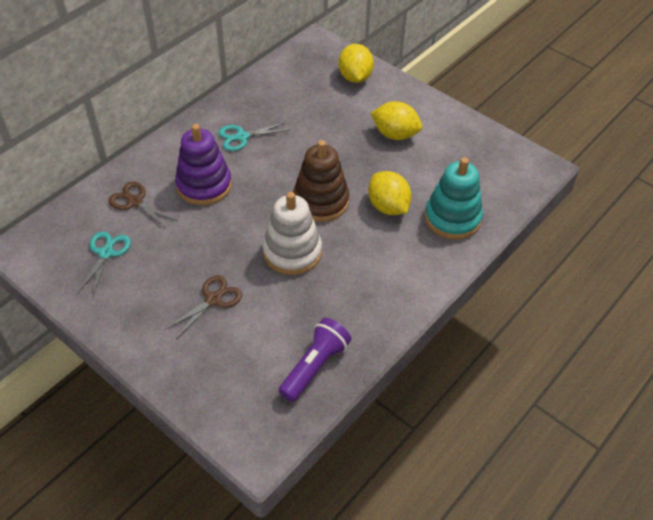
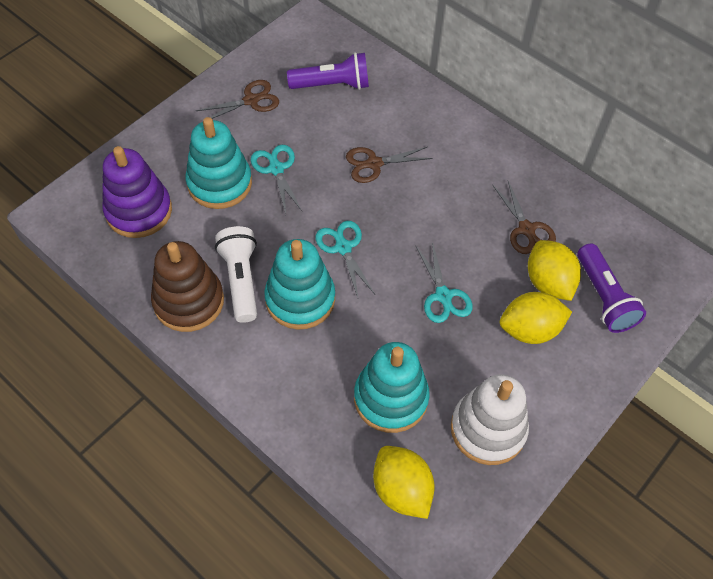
brown scissors: 2 -> 3
purple flashlight: 1 -> 2
turquoise scissors: 2 -> 3
turquoise stacking toy: 1 -> 3
white flashlight: 0 -> 1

#### [WORK REQUIRED]
Omitting the pictures, repeat all entries exactly.

#### [ANSWER TO THE PROBLEM]
brown scissors: 2 -> 3
purple flashlight: 1 -> 2
turquoise scissors: 2 -> 3
turquoise stacking toy: 1 -> 3
white flashlight: 0 -> 1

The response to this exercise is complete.